*** RECORDS FOR PROCESSING Section Begins ***

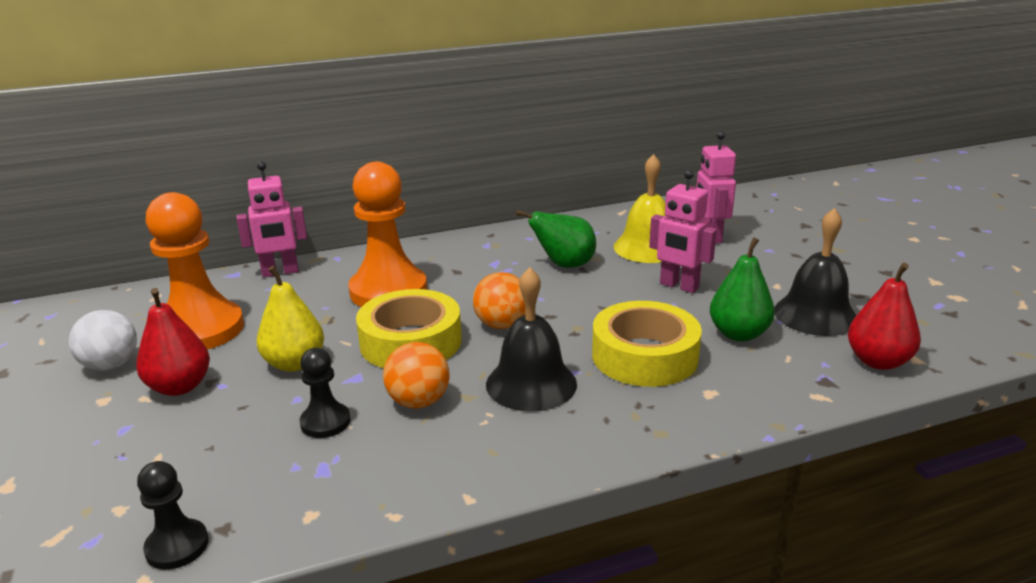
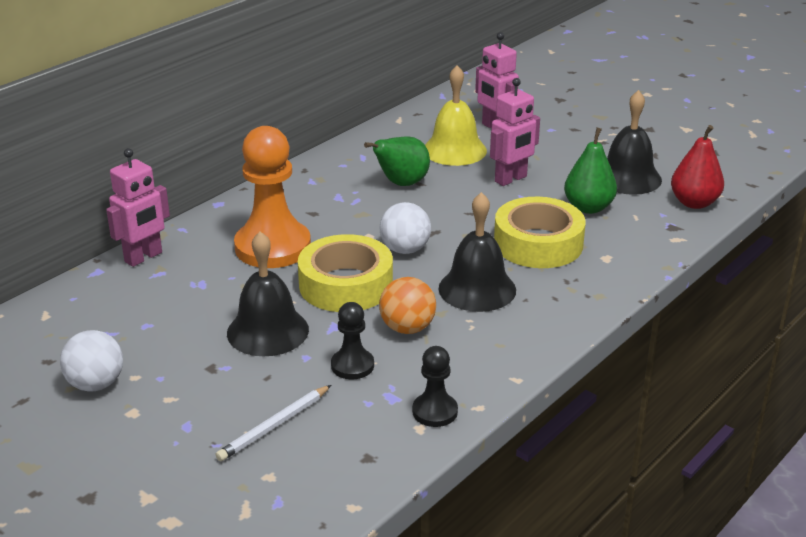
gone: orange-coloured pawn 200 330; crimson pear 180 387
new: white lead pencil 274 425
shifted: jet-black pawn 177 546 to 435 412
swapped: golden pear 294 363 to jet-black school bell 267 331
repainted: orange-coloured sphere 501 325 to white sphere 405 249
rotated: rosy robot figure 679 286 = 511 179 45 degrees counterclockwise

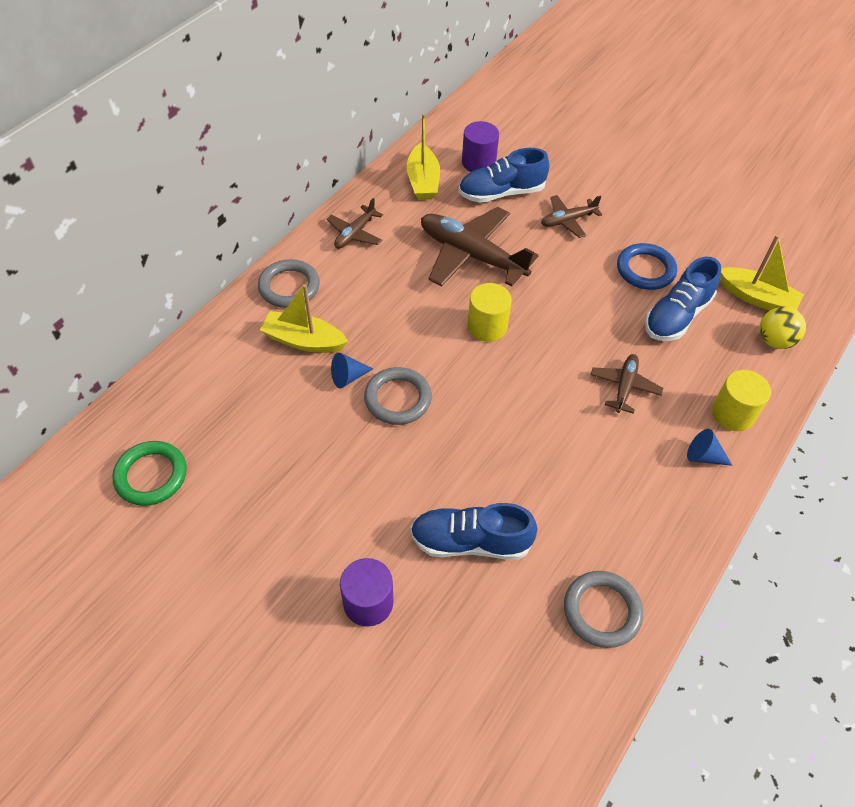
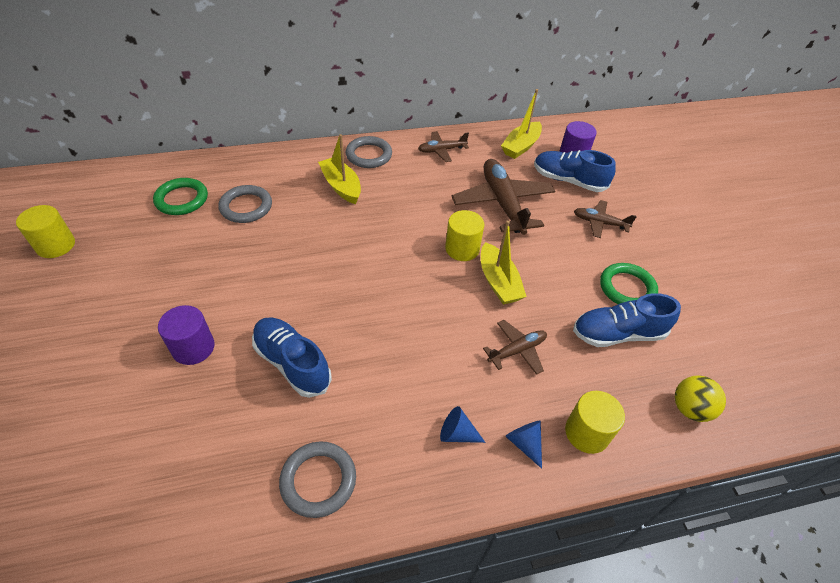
new: golden cylinder 56 245
shifted: golden boat 757 298 to 498 282; royal blue cone shape 348 377 to 457 434; grey ring 398 399 to 246 207
repainted: royal blue ring 645 270 to emerald ring 627 288

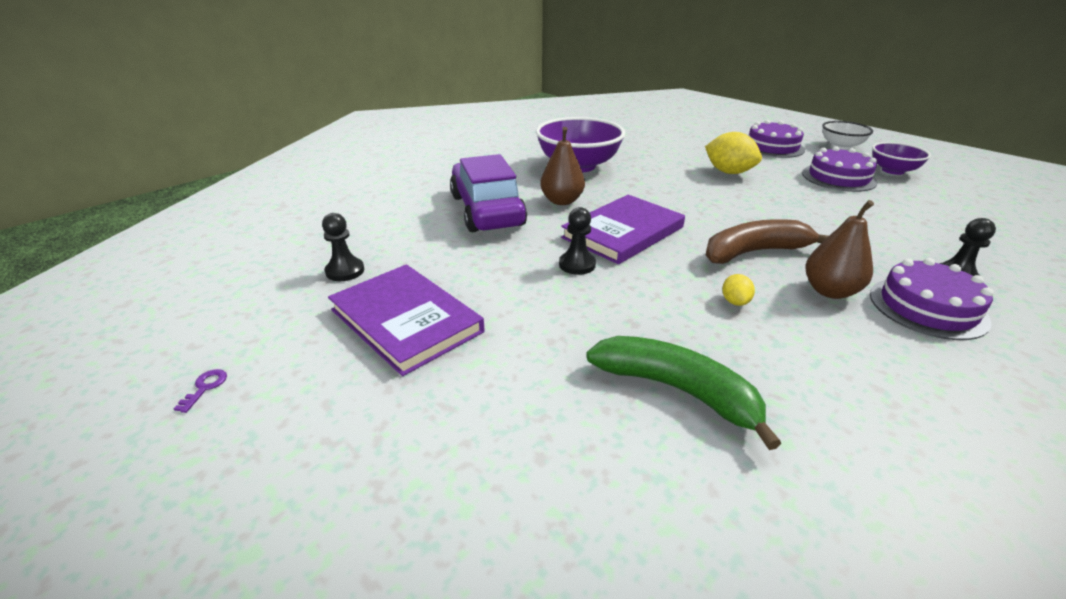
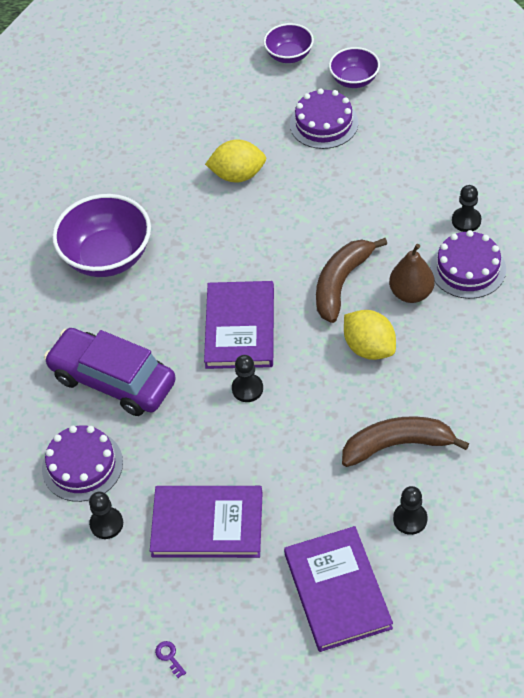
gone: dark brown pear 562 201
new: jet-black pawn 410 519; violet hardback 337 590
shifted: violet cake 772 147 to 82 465
repainted: white serving bowl 841 146 to violet serving bowl 289 55; emerald toy banana 677 390 to dark brown toy banana 397 445
scaled: golden toy lemon 735 302 = 369 348 x2.05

*** RECORDS FOR PROCESSING Section Ends ***

PROBLEM STATEMENT: From the line containing "shifted: jet-black pawn 177 546 to 435 412" down to the last line of the data, print every line exactly and nothing else. Pictures stay out of the copy.

SOLUTION FOR THIS TASK:
shifted: jet-black pawn 177 546 to 435 412
swapped: golden pear 294 363 to jet-black school bell 267 331
repainted: orange-coloured sphere 501 325 to white sphere 405 249
rotated: rosy robot figure 679 286 = 511 179 45 degrees counterclockwise

new: golden cylinder 56 245
shifted: golden boat 757 298 to 498 282; royal blue cone shape 348 377 to 457 434; grey ring 398 399 to 246 207
repainted: royal blue ring 645 270 to emerald ring 627 288

gone: dark brown pear 562 201
new: jet-black pawn 410 519; violet hardback 337 590
shifted: violet cake 772 147 to 82 465
repainted: white serving bowl 841 146 to violet serving bowl 289 55; emerald toy banana 677 390 to dark brown toy banana 397 445
scaled: golden toy lemon 735 302 = 369 348 x2.05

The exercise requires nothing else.